▶ Action item: Filter the entries down to the lines holding "scrolled", then copy those lines.

====================

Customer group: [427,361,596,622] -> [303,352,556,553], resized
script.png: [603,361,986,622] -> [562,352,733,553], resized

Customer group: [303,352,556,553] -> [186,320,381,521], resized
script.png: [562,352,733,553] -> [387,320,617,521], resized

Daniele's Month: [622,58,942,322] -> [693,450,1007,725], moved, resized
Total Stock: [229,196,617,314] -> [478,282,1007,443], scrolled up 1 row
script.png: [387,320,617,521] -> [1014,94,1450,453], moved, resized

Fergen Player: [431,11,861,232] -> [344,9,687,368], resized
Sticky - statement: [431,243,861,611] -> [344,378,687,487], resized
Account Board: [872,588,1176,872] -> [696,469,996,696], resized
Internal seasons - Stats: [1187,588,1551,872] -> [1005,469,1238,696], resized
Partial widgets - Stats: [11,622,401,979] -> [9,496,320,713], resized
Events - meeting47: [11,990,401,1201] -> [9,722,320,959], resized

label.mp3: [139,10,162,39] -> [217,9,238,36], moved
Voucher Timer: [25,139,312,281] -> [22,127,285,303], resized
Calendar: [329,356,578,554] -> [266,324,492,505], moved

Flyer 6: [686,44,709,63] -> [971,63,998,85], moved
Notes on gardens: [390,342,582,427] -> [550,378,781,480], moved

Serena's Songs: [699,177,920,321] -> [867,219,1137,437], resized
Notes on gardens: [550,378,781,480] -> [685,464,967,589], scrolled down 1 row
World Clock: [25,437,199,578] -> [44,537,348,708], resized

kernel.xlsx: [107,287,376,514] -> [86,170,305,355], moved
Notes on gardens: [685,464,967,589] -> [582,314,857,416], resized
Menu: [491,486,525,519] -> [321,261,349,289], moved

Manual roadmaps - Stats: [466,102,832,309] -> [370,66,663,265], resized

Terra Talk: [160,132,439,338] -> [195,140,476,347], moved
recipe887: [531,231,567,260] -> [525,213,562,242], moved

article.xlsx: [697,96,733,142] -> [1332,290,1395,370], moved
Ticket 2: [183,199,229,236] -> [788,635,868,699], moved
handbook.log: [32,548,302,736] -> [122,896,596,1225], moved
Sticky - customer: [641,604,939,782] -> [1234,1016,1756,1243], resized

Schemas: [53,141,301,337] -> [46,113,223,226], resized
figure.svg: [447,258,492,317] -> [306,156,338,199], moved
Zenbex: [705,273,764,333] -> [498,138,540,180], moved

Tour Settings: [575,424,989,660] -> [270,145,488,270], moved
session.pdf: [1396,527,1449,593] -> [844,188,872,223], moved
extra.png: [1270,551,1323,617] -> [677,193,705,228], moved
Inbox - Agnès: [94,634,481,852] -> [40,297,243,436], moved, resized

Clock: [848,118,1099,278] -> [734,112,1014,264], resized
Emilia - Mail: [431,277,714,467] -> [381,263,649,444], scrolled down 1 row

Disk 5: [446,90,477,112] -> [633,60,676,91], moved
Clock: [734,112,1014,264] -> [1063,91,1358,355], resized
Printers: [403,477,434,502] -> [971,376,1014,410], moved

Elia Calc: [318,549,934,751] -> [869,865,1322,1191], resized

====================

▶ Your response:
Total Stock: [229,196,617,314] -> [478,282,1007,443], scrolled up 1 row
Notes on gardens: [550,378,781,480] -> [685,464,967,589], scrolled down 1 row
Emilia - Mail: [431,277,714,467] -> [381,263,649,444], scrolled down 1 row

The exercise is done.